**The request**: Rewrite the lines of data below, putting "blue hexagon" wherever "brown hexagon" appears and keeping everything else the same. Leave out the picture lines.

• • • • • • •

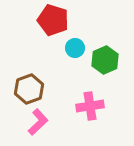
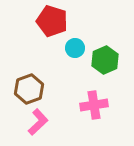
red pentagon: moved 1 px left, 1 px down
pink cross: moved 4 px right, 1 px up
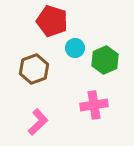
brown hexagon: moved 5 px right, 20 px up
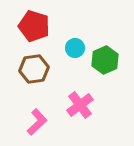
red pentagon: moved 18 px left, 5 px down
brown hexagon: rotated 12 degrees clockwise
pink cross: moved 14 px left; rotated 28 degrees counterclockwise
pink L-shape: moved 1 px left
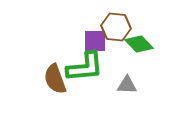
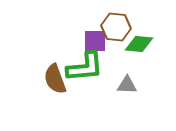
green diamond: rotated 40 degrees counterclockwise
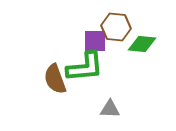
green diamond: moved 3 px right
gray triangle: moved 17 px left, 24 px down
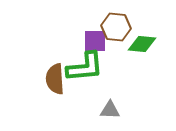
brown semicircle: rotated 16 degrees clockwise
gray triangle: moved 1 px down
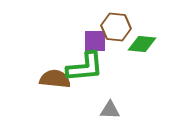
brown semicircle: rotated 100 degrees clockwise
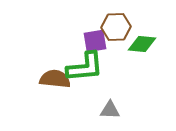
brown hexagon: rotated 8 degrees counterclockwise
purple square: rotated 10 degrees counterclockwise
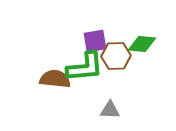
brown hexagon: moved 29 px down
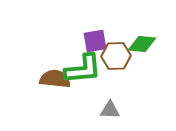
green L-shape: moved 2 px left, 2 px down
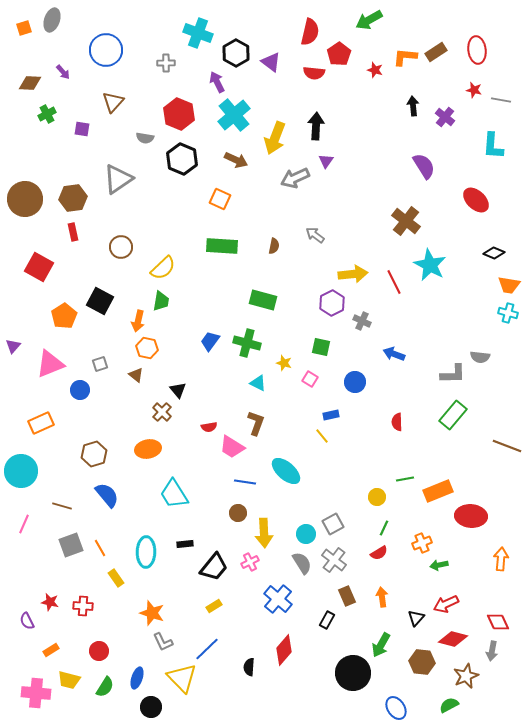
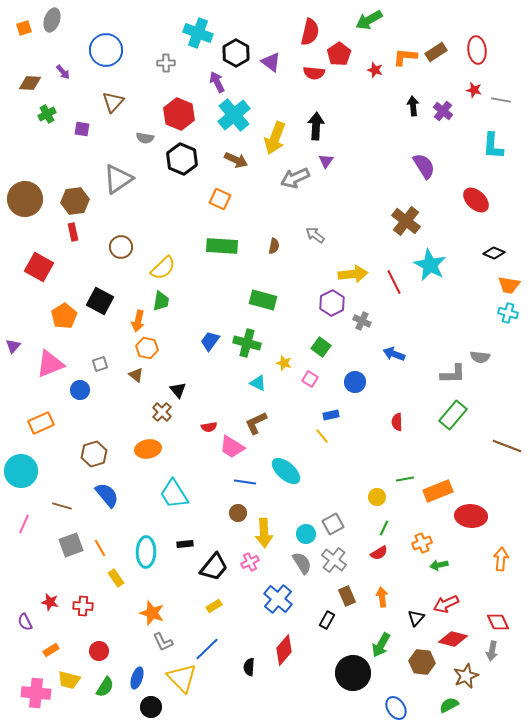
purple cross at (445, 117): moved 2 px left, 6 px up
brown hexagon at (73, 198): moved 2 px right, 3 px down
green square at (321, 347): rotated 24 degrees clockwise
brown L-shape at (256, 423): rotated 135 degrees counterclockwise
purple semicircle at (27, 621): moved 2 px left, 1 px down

• • • • • • •

**Problem solution**:
red pentagon: moved 1 px left, 1 px down
pink cross: moved 4 px right, 1 px up
blue hexagon: moved 5 px right, 20 px up
red pentagon: moved 18 px left, 5 px down
blue hexagon: rotated 12 degrees clockwise
pink cross: moved 14 px left; rotated 28 degrees counterclockwise
pink L-shape: moved 1 px left
green diamond: rotated 40 degrees counterclockwise
green diamond: moved 3 px right
gray triangle: moved 17 px left, 24 px down
brown semicircle: rotated 16 degrees clockwise
gray triangle: moved 1 px down
brown semicircle: rotated 100 degrees clockwise
blue hexagon: rotated 8 degrees counterclockwise
purple square: rotated 10 degrees counterclockwise
blue hexagon: moved 29 px down
green L-shape: moved 2 px left, 2 px down
purple cross at (445, 117): moved 2 px left, 6 px up
blue hexagon at (73, 198): moved 2 px right, 3 px down
green square at (321, 347): rotated 24 degrees clockwise
brown L-shape at (256, 423): rotated 135 degrees counterclockwise
purple semicircle at (27, 621): moved 2 px left, 1 px down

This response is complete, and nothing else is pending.